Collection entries

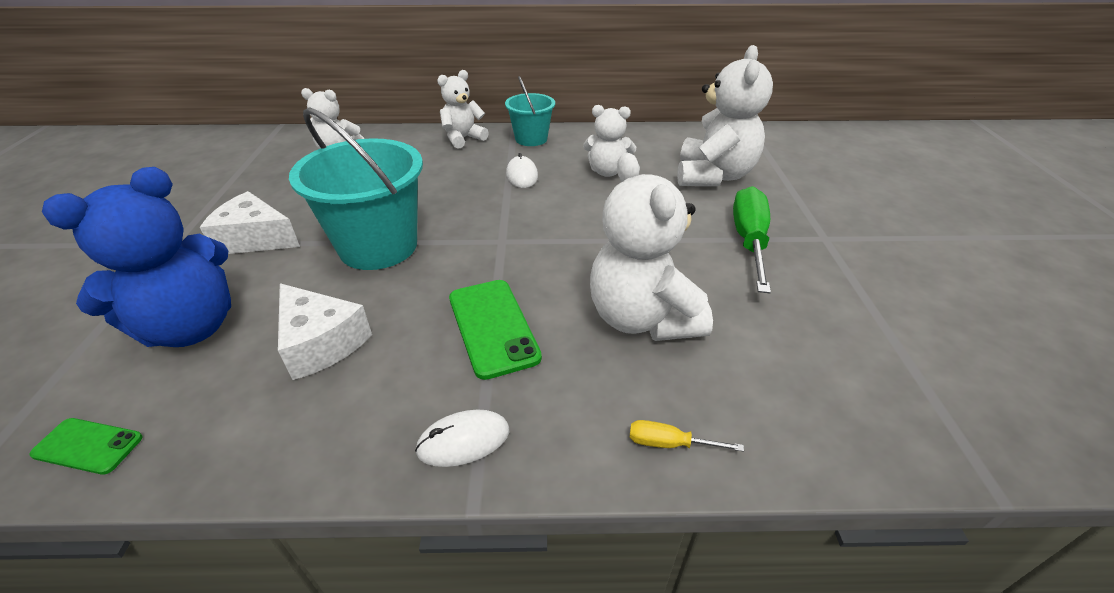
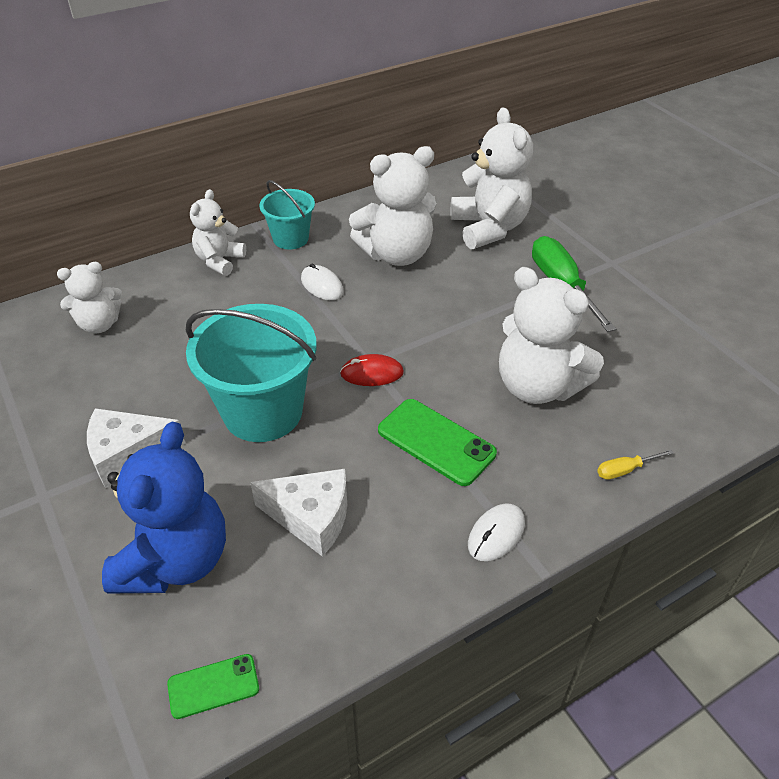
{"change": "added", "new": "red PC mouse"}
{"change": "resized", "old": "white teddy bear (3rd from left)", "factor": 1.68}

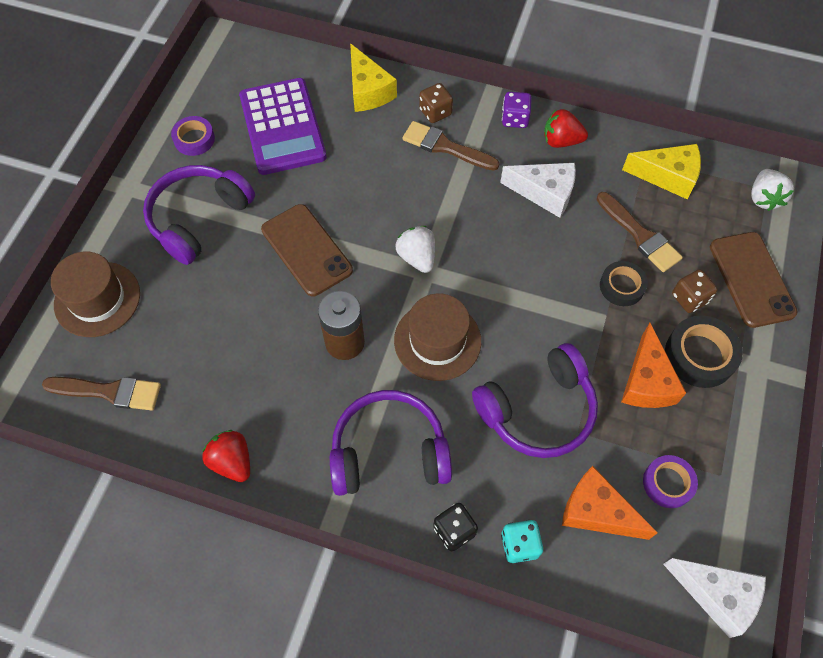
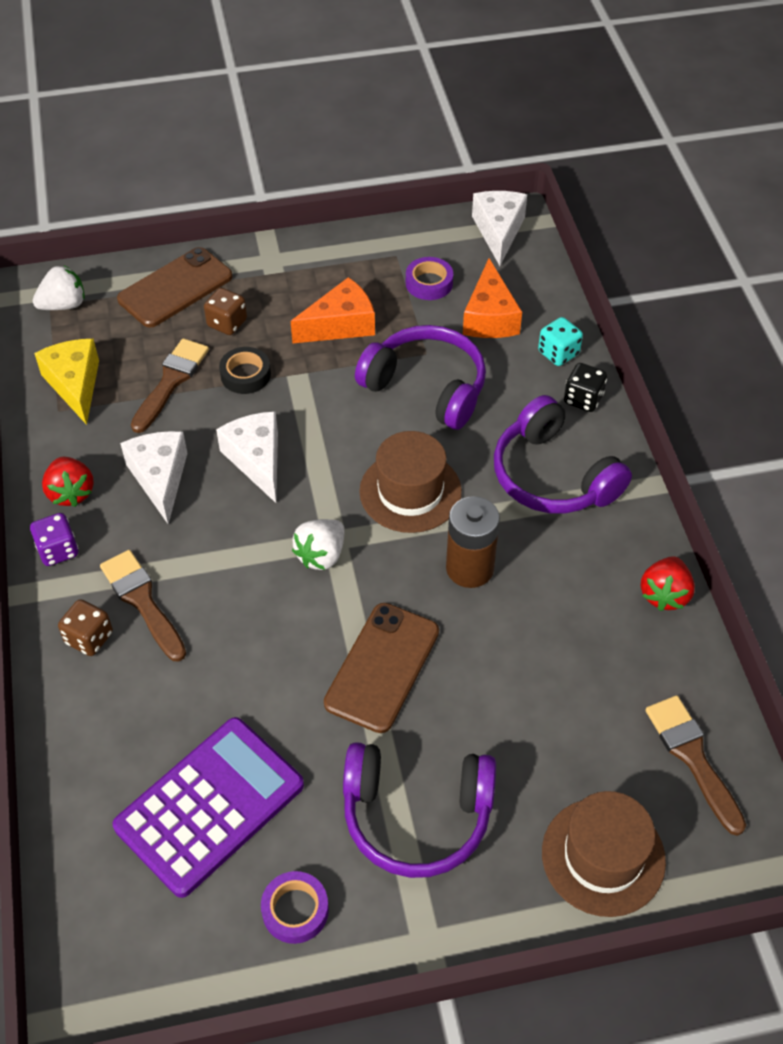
{"change": "removed", "old": "golden cheese wedge (1st from left)"}
{"change": "removed", "old": "jet-black sticky tape (2nd from left)"}
{"change": "added", "new": "white cheese wedge (2nd from left)"}
{"change": "turned", "old": "brown paint brush (2nd from left in the first image)", "degrees": 150}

◆ TASK TO COMPLETE
What you produce should repeat the data word for word while omitting all images.

◆ EXERCISE RESULT
{"change": "added", "new": "red PC mouse"}
{"change": "resized", "old": "white teddy bear (3rd from left)", "factor": 1.68}

{"change": "removed", "old": "golden cheese wedge (1st from left)"}
{"change": "removed", "old": "jet-black sticky tape (2nd from left)"}
{"change": "added", "new": "white cheese wedge (2nd from left)"}
{"change": "turned", "old": "brown paint brush (2nd from left in the first image)", "degrees": 150}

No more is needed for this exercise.